### Brief
The whole listing below must be printed again exactly, images excluded.

──────── Material for this task

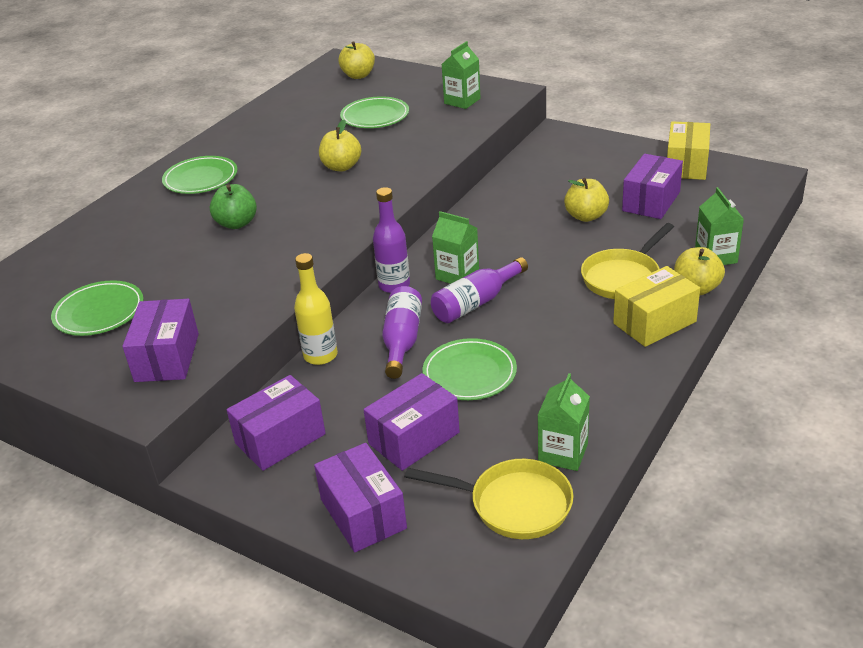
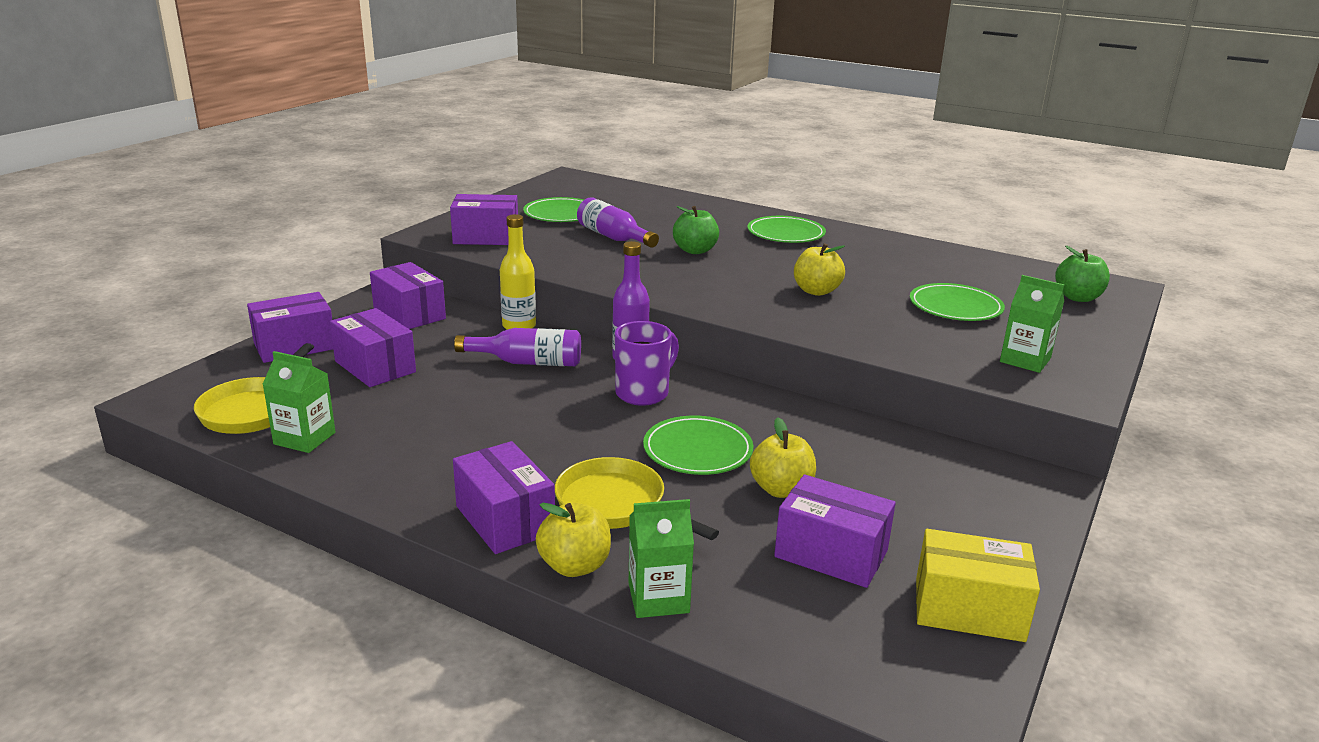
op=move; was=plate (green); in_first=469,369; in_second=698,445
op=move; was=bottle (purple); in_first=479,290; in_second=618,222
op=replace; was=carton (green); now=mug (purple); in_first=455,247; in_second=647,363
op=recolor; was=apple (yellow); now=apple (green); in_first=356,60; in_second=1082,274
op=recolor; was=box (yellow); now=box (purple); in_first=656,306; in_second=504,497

────────────────

### Answer to the exercise
op=move; was=plate (green); in_first=469,369; in_second=698,445
op=move; was=bottle (purple); in_first=479,290; in_second=618,222
op=replace; was=carton (green); now=mug (purple); in_first=455,247; in_second=647,363
op=recolor; was=apple (yellow); now=apple (green); in_first=356,60; in_second=1082,274
op=recolor; was=box (yellow); now=box (purple); in_first=656,306; in_second=504,497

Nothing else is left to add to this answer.